- _WHAT IS REQUIRED_:
Find the line that contains "SW1: switch (0V, N8) -> button (0V, N8)"; then retype it and each line after it, exactly, through the final line of the data below.

BEGIN DATA IN THIS EXERCISE

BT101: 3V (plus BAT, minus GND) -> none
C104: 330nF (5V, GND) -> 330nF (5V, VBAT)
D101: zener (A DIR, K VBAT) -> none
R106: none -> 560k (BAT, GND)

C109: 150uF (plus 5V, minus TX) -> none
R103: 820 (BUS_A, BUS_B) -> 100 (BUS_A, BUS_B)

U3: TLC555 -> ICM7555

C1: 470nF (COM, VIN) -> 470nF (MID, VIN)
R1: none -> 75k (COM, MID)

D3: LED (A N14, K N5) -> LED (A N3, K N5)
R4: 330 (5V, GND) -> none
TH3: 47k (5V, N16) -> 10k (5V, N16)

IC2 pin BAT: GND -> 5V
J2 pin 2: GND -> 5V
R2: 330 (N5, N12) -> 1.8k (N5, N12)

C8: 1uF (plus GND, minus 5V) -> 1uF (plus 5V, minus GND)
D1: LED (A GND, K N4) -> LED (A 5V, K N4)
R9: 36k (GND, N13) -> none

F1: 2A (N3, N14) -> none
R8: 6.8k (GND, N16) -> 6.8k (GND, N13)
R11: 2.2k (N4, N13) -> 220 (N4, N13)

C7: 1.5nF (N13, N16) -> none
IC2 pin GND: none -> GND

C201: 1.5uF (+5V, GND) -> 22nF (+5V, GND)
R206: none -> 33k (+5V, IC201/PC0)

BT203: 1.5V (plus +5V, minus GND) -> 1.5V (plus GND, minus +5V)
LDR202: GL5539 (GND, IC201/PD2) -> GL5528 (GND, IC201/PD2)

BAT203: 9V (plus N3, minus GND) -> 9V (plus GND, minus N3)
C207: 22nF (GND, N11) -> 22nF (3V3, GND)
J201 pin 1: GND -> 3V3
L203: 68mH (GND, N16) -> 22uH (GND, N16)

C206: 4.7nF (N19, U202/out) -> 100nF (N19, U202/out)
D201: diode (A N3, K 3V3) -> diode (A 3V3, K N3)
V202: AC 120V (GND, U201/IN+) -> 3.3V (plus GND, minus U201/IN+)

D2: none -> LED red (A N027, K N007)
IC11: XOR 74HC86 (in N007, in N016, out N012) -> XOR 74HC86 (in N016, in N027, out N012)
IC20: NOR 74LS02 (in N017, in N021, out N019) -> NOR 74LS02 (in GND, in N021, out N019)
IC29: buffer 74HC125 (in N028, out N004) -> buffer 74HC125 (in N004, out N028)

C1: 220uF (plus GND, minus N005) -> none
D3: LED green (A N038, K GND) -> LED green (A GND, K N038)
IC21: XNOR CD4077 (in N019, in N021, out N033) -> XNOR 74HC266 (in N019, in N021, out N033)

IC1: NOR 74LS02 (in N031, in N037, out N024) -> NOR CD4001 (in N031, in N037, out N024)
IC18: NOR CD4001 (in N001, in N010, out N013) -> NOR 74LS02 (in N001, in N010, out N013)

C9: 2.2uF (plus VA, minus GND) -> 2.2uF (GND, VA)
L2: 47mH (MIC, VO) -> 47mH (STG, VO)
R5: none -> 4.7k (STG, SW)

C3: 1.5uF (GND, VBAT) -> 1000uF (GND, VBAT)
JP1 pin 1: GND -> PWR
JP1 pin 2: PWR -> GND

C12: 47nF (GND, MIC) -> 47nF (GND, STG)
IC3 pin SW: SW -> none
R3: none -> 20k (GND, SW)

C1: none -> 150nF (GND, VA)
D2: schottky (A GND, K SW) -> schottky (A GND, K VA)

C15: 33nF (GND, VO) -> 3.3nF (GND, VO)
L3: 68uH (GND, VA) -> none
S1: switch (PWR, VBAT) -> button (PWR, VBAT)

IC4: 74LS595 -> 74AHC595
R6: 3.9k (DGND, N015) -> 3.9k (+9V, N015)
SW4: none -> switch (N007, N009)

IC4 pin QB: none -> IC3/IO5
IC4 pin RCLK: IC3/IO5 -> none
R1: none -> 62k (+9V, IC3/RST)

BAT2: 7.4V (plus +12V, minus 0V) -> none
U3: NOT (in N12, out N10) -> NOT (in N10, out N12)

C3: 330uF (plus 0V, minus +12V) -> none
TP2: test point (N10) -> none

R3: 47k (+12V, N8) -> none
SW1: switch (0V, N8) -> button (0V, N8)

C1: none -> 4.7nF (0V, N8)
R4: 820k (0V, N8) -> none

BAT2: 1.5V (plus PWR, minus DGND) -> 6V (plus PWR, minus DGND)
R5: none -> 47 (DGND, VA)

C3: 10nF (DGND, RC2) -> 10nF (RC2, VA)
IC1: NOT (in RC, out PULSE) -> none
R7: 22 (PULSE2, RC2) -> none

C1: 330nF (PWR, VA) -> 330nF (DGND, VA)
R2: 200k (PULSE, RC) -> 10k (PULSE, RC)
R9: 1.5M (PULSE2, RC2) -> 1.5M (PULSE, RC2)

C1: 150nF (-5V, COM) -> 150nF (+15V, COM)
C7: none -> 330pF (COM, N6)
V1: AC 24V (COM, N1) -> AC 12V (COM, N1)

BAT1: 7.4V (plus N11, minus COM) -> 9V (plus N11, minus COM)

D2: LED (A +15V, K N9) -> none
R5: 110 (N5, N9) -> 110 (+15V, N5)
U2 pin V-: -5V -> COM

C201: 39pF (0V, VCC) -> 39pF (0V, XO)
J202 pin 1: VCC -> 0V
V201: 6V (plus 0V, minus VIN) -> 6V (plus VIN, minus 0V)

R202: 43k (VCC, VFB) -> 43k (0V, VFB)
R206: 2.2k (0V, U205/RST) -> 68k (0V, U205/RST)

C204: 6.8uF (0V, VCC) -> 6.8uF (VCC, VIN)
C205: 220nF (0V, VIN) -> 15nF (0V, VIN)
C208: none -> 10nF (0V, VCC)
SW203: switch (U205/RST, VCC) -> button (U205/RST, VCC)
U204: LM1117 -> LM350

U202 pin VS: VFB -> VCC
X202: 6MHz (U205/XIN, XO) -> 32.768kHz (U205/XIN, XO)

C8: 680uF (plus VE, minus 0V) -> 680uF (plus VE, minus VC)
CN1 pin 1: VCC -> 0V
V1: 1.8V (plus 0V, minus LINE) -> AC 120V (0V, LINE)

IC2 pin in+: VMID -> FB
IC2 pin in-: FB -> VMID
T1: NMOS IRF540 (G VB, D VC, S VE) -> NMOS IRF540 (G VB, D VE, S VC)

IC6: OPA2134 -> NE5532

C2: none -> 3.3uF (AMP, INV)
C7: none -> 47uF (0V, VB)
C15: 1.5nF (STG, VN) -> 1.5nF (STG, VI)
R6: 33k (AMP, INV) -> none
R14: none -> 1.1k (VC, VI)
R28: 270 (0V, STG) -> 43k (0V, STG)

END DATA IN THIS EXERCISE

- _PROBLEM SOLUTION_:
SW1: switch (0V, N8) -> button (0V, N8)

C1: none -> 4.7nF (0V, N8)
R4: 820k (0V, N8) -> none

BAT2: 1.5V (plus PWR, minus DGND) -> 6V (plus PWR, minus DGND)
R5: none -> 47 (DGND, VA)

C3: 10nF (DGND, RC2) -> 10nF (RC2, VA)
IC1: NOT (in RC, out PULSE) -> none
R7: 22 (PULSE2, RC2) -> none

C1: 330nF (PWR, VA) -> 330nF (DGND, VA)
R2: 200k (PULSE, RC) -> 10k (PULSE, RC)
R9: 1.5M (PULSE2, RC2) -> 1.5M (PULSE, RC2)

C1: 150nF (-5V, COM) -> 150nF (+15V, COM)
C7: none -> 330pF (COM, N6)
V1: AC 24V (COM, N1) -> AC 12V (COM, N1)

BAT1: 7.4V (plus N11, minus COM) -> 9V (plus N11, minus COM)

D2: LED (A +15V, K N9) -> none
R5: 110 (N5, N9) -> 110 (+15V, N5)
U2 pin V-: -5V -> COM

C201: 39pF (0V, VCC) -> 39pF (0V, XO)
J202 pin 1: VCC -> 0V
V201: 6V (plus 0V, minus VIN) -> 6V (plus VIN, minus 0V)

R202: 43k (VCC, VFB) -> 43k (0V, VFB)
R206: 2.2k (0V, U205/RST) -> 68k (0V, U205/RST)

C204: 6.8uF (0V, VCC) -> 6.8uF (VCC, VIN)
C205: 220nF (0V, VIN) -> 15nF (0V, VIN)
C208: none -> 10nF (0V, VCC)
SW203: switch (U205/RST, VCC) -> button (U205/RST, VCC)
U204: LM1117 -> LM350

U202 pin VS: VFB -> VCC
X202: 6MHz (U205/XIN, XO) -> 32.768kHz (U205/XIN, XO)

C8: 680uF (plus VE, minus 0V) -> 680uF (plus VE, minus VC)
CN1 pin 1: VCC -> 0V
V1: 1.8V (plus 0V, minus LINE) -> AC 120V (0V, LINE)

IC2 pin in+: VMID -> FB
IC2 pin in-: FB -> VMID
T1: NMOS IRF540 (G VB, D VC, S VE) -> NMOS IRF540 (G VB, D VE, S VC)

IC6: OPA2134 -> NE5532

C2: none -> 3.3uF (AMP, INV)
C7: none -> 47uF (0V, VB)
C15: 1.5nF (STG, VN) -> 1.5nF (STG, VI)
R6: 33k (AMP, INV) -> none
R14: none -> 1.1k (VC, VI)
R28: 270 (0V, STG) -> 43k (0V, STG)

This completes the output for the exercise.